- _Instructions to follow_:
Copy, word for word, the lines of the entries below between the one with "PurpleShoe <418,177> =>" and the one with "nothing => BlackStar <532,61>", inclusive, and leave out everything else.

- _Records provided_:
───

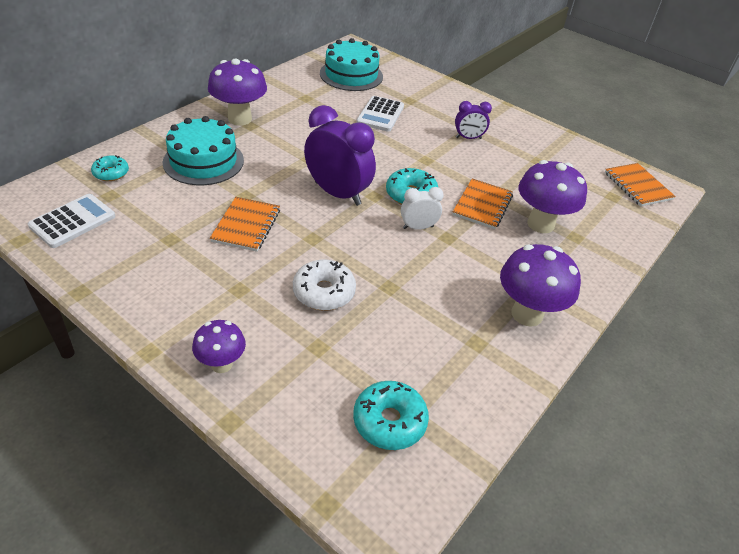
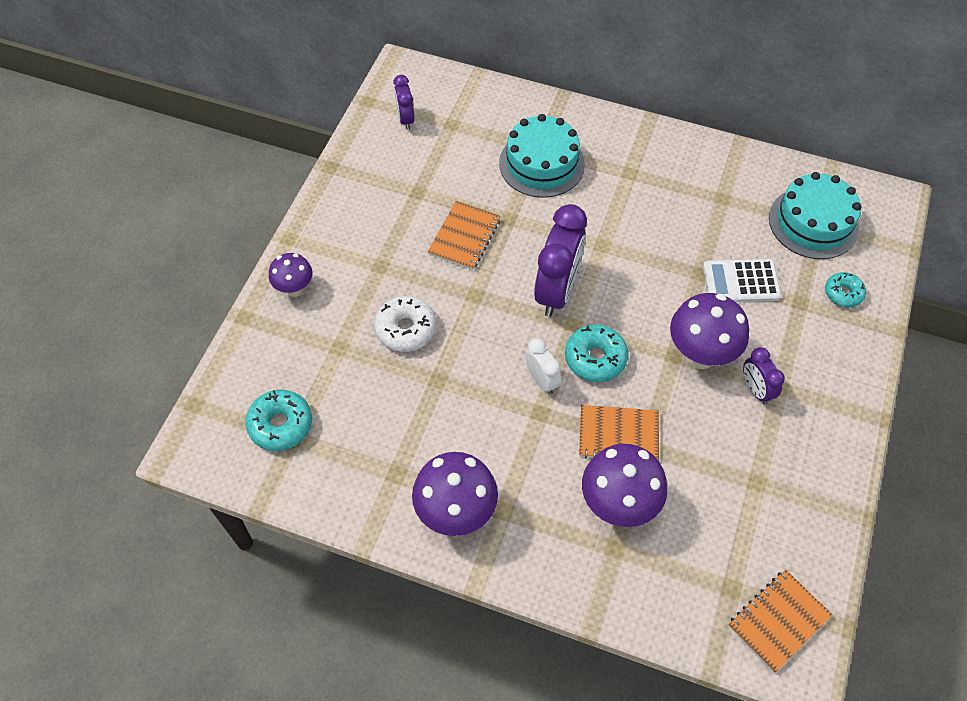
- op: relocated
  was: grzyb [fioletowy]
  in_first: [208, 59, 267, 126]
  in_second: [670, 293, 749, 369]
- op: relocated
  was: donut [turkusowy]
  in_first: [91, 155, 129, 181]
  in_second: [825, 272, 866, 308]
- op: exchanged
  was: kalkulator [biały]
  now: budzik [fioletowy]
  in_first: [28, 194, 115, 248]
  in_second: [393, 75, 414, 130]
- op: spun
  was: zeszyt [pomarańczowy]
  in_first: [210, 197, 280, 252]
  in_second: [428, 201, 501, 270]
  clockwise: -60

───

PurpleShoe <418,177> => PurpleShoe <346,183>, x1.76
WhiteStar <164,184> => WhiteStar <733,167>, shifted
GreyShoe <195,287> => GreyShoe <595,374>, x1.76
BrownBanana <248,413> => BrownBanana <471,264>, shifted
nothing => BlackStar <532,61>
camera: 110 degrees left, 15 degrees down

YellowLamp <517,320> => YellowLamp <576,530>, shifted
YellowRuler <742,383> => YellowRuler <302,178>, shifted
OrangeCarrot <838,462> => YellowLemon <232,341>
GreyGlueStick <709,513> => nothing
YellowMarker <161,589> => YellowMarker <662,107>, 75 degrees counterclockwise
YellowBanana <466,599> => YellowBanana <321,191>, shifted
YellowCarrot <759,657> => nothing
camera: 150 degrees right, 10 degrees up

───

- _Result of this exercise_:
PurpleShoe <418,177> => PurpleShoe <346,183>, x1.76
WhiteStar <164,184> => WhiteStar <733,167>, shifted
GreyShoe <195,287> => GreyShoe <595,374>, x1.76
BrownBanana <248,413> => BrownBanana <471,264>, shifted
nothing => BlackStar <532,61>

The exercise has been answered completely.